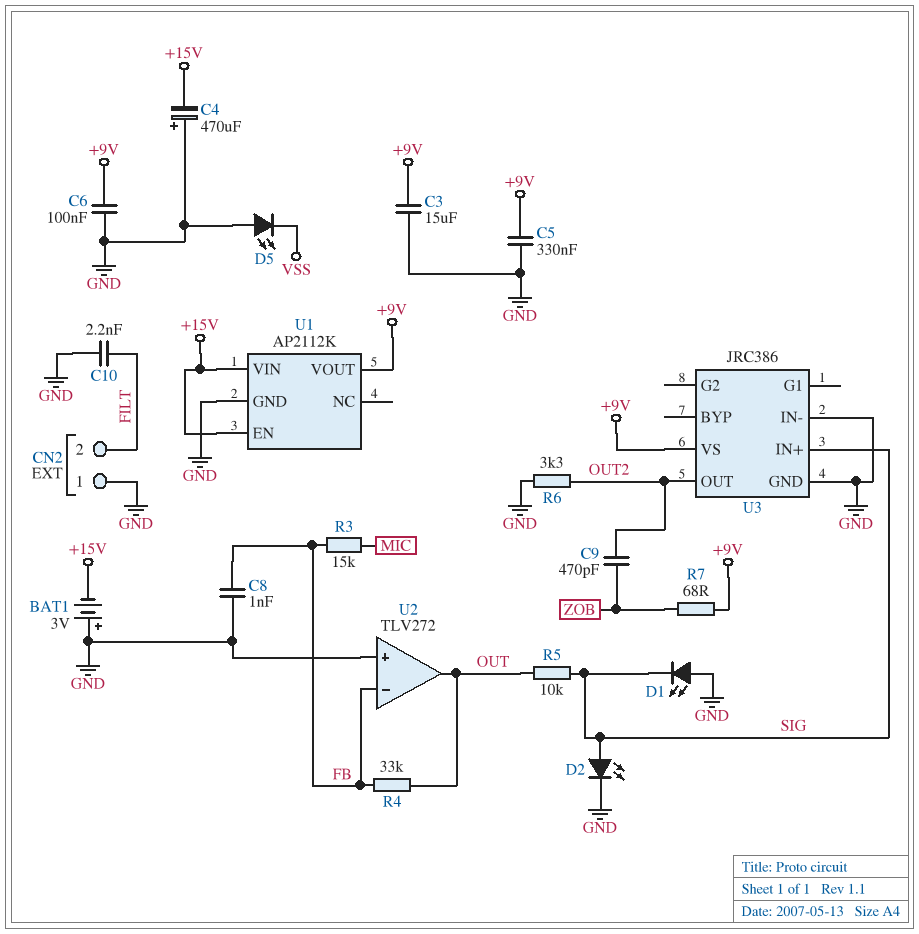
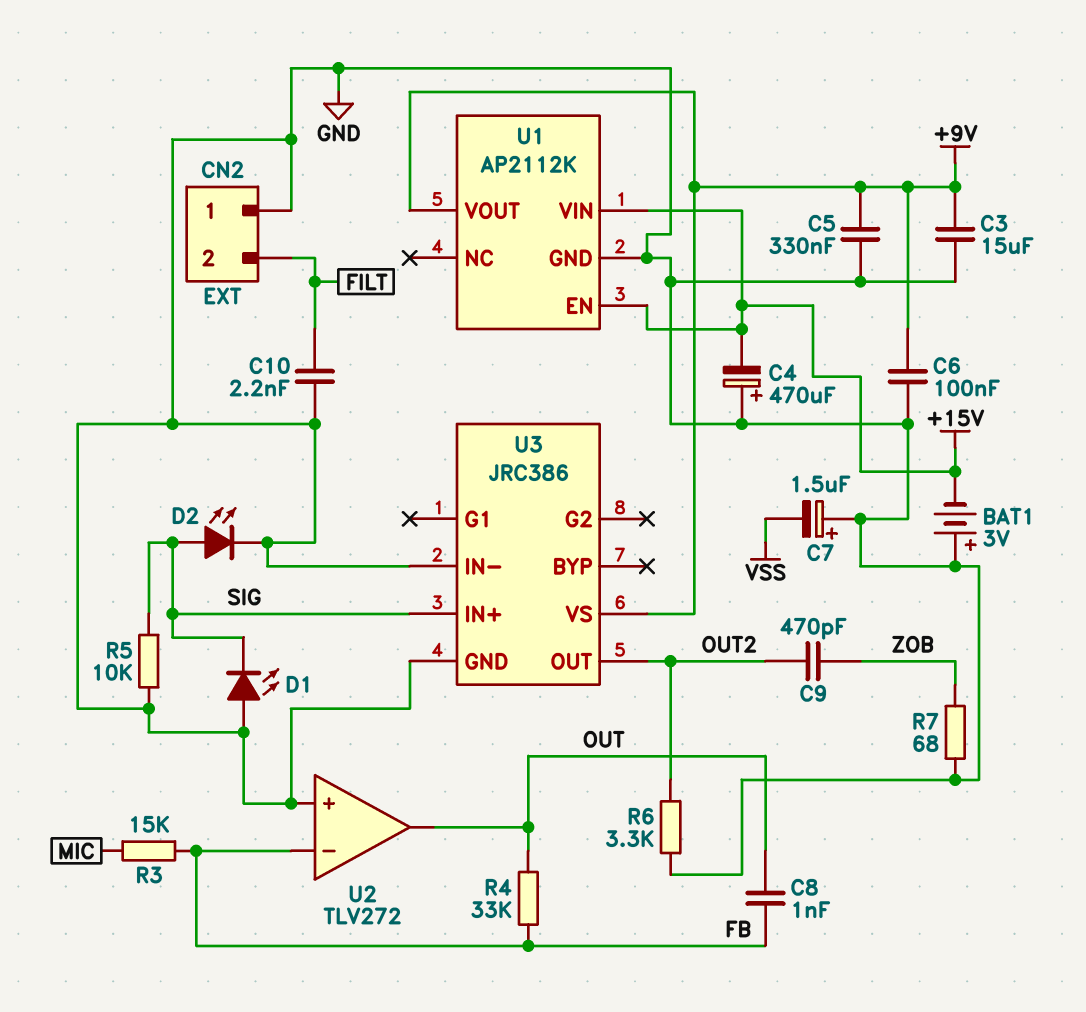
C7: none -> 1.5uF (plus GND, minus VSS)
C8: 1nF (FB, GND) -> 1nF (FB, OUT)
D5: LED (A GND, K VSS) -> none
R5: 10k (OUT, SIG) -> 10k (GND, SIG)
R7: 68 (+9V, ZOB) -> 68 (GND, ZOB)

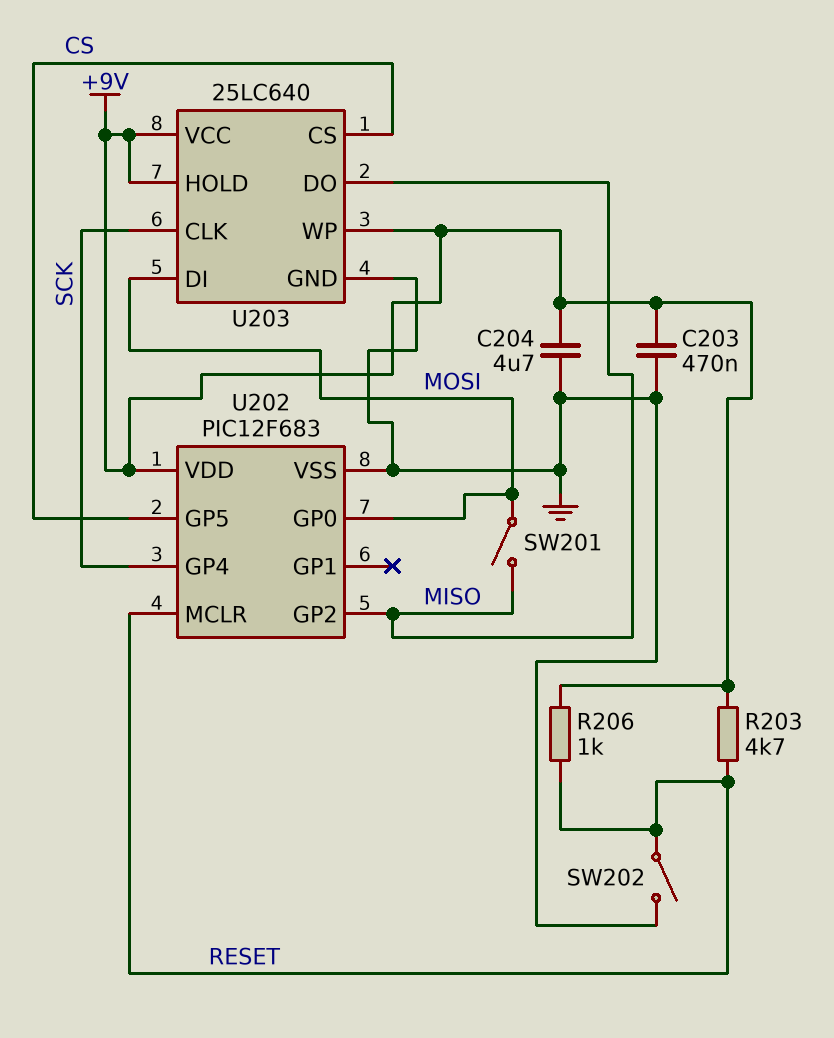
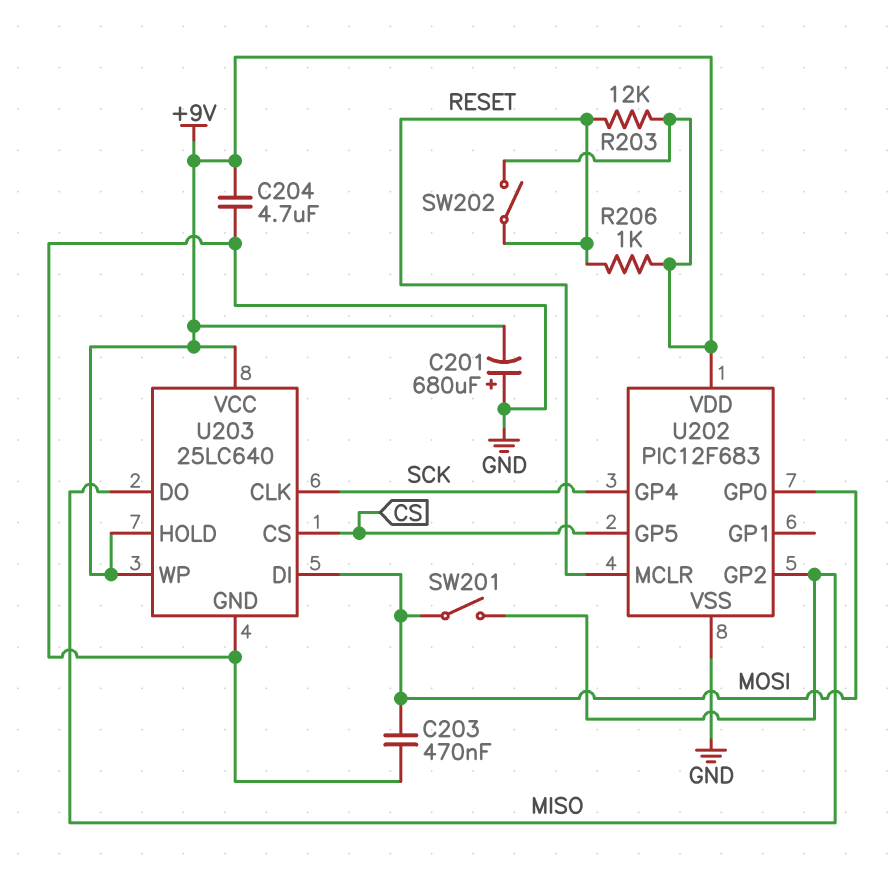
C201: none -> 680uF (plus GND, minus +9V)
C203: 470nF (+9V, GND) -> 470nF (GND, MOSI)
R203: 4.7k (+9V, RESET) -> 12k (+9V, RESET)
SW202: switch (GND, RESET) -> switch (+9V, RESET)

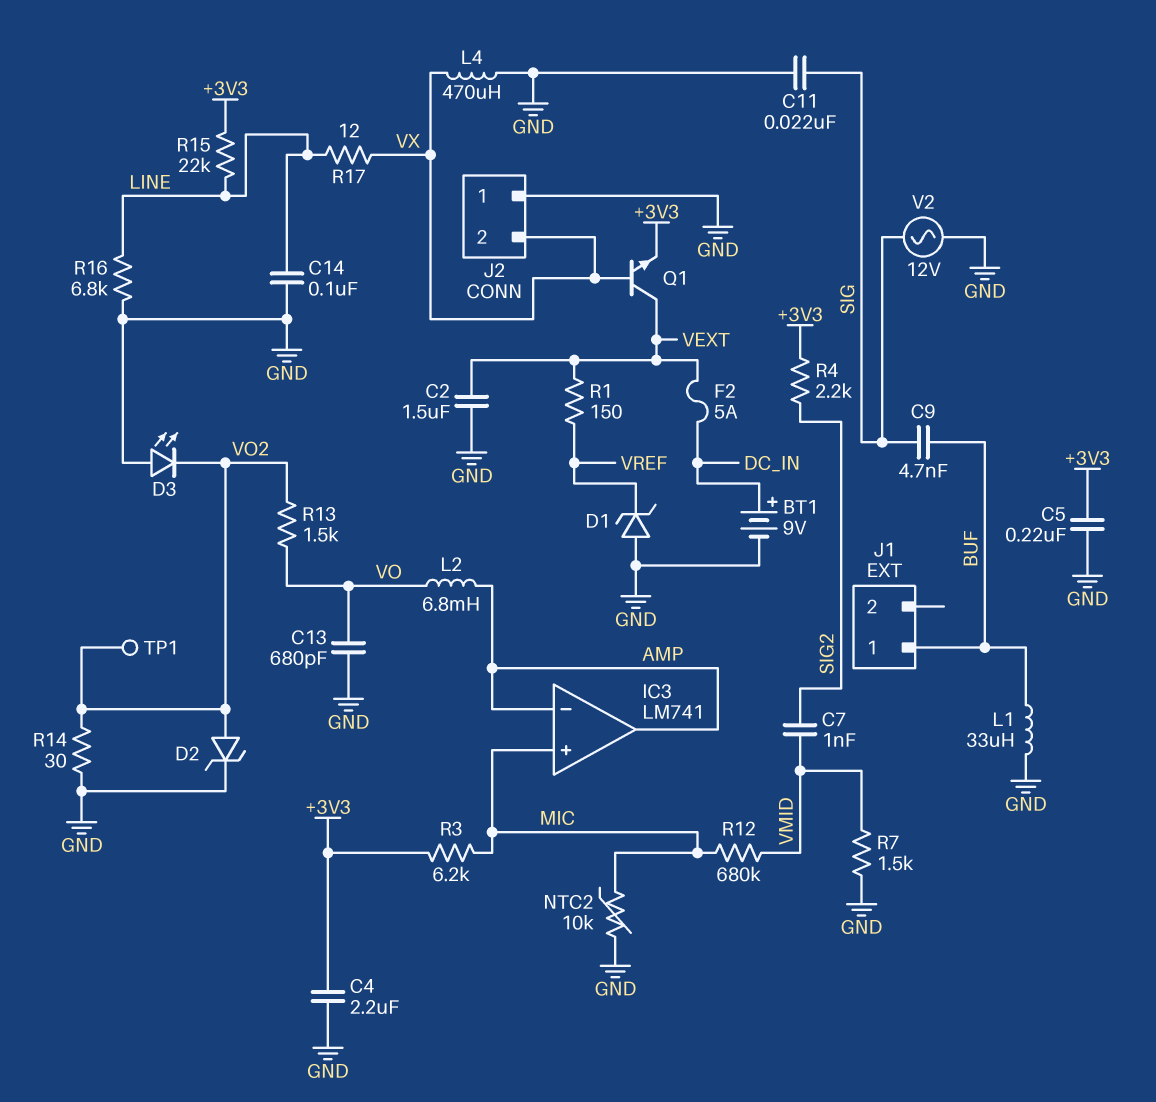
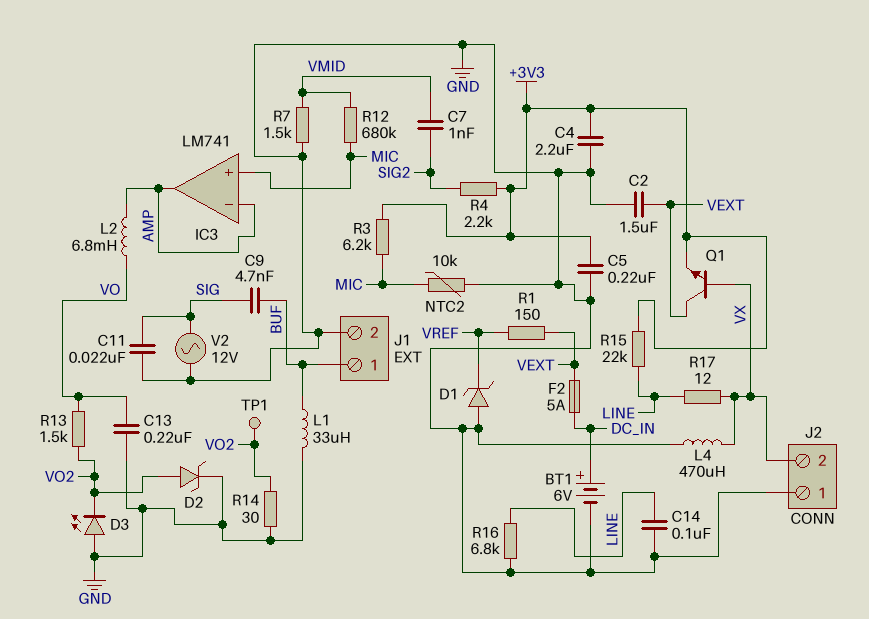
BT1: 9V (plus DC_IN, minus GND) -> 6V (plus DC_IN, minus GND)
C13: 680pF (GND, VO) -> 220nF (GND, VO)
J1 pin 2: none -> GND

• _Task instructions_:
Set down every entry exactly as it appears, but skip the pictures.

• _Solution below_:
C7: none -> 1.5uF (plus GND, minus VSS)
C8: 1nF (FB, GND) -> 1nF (FB, OUT)
D5: LED (A GND, K VSS) -> none
R5: 10k (OUT, SIG) -> 10k (GND, SIG)
R7: 68 (+9V, ZOB) -> 68 (GND, ZOB)

C201: none -> 680uF (plus GND, minus +9V)
C203: 470nF (+9V, GND) -> 470nF (GND, MOSI)
R203: 4.7k (+9V, RESET) -> 12k (+9V, RESET)
SW202: switch (GND, RESET) -> switch (+9V, RESET)

BT1: 9V (plus DC_IN, minus GND) -> 6V (plus DC_IN, minus GND)
C13: 680pF (GND, VO) -> 220nF (GND, VO)
J1 pin 2: none -> GND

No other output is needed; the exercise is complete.